===== SUPPLIED MATERIAL =====

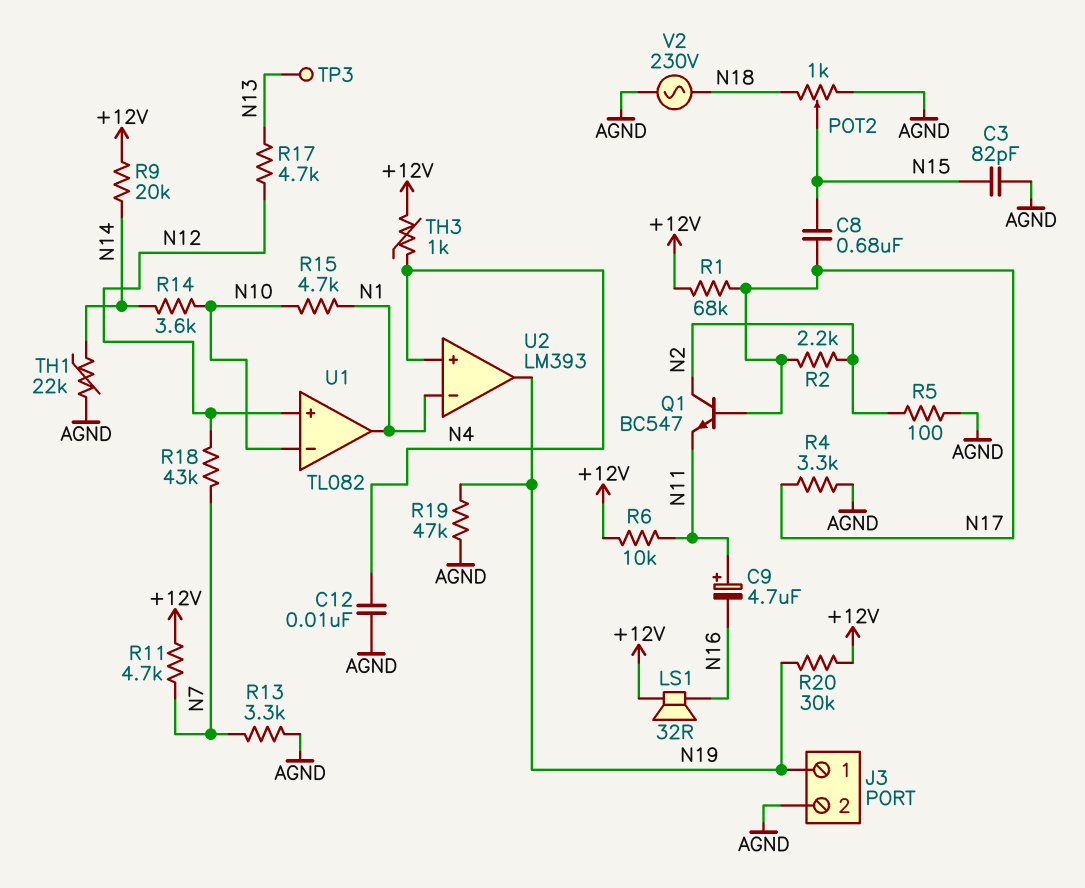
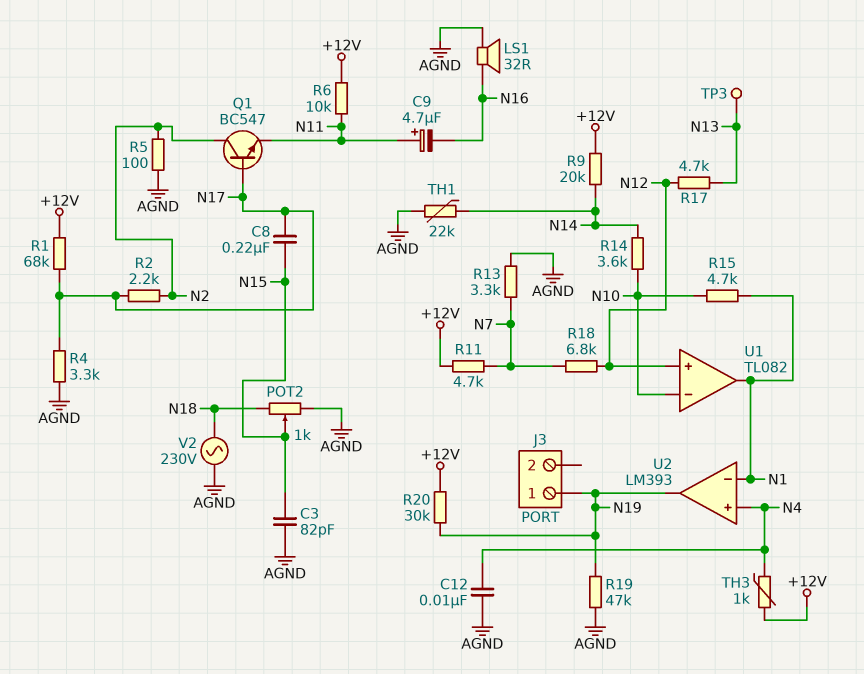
C8: 680nF (N15, N17) -> 220nF (N15, N17)
J3 pin 2: AGND -> none
LS1: speaker 32R (+12V, N16) -> speaker 32R (AGND, N16)
R18: 43k (N7, N12) -> 6.8k (N7, N12)

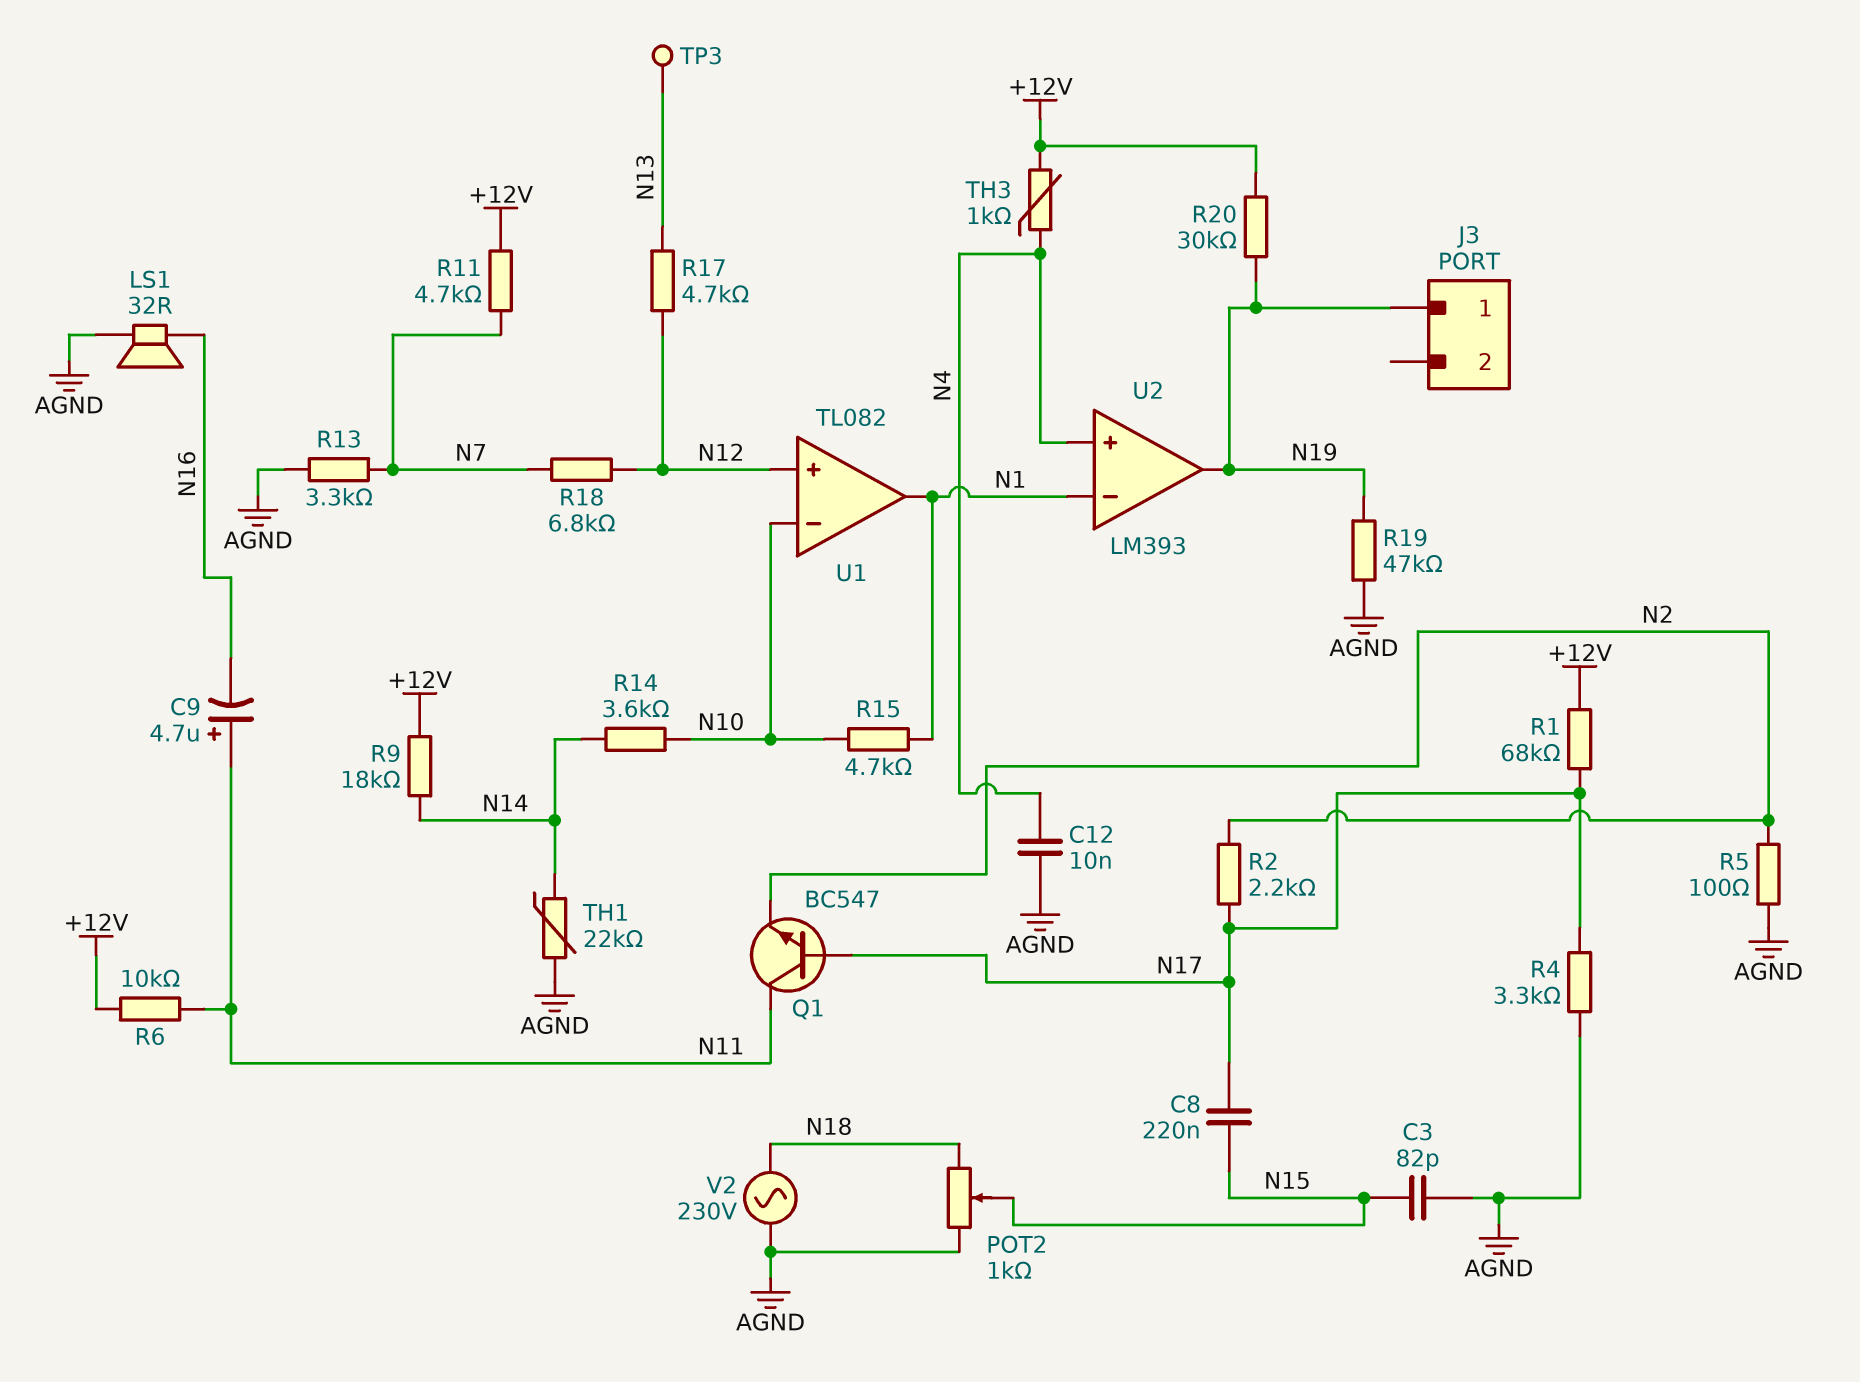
Q1: NPN BC547 (B N17, C N2, E N11) -> NPN BC547 (B N17, C N11, E N2)
R9: 20k (+12V, N14) -> 18k (+12V, N14)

=====

A word-for-word copy of the lines from the one with "Q1: NPN BC547" through the end of the listing is what should be returned.

Q1: NPN BC547 (B N17, C N2, E N11) -> NPN BC547 (B N17, C N11, E N2)
R9: 20k (+12V, N14) -> 18k (+12V, N14)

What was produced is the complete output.